ASSIGNED TASK
Could you please transcribe the data exactly, without the pictures?

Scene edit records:
---
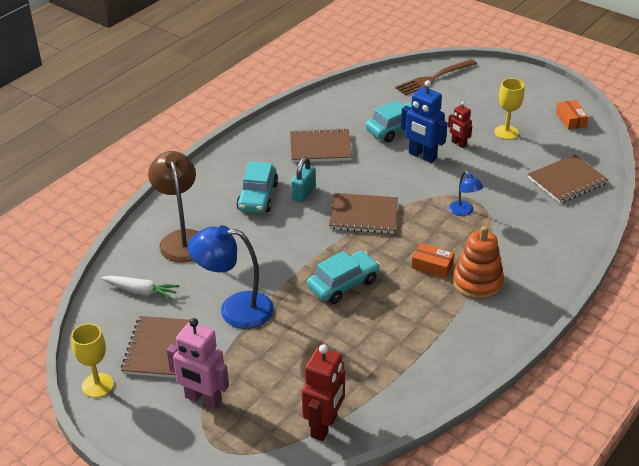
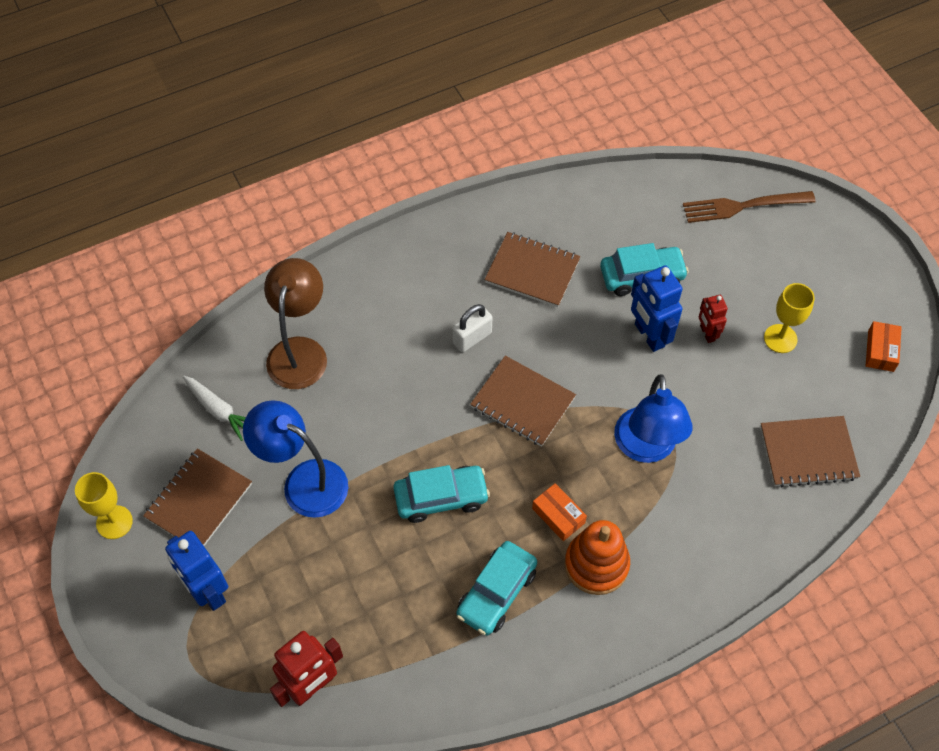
camera: 25 degrees right, 20 degrees up
(203, 399) = (208, 591): pink robot -> blue robot
(258, 197) = (417, 321): turquoise car -> turquoise car (496, 593)
(303, 193) = (472, 338): turquoise padlock -> white padlock
(464, 212) = (646, 448): blue lamp -> blue lamp, size x1.95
---
TASK RESULT
camera: 25 degrees right, 20 degrees up
(203, 399) = (208, 591): pink robot -> blue robot
(258, 197) = (417, 321): turquoise car -> turquoise car (496, 593)
(303, 193) = (472, 338): turquoise padlock -> white padlock
(464, 212) = (646, 448): blue lamp -> blue lamp, size x1.95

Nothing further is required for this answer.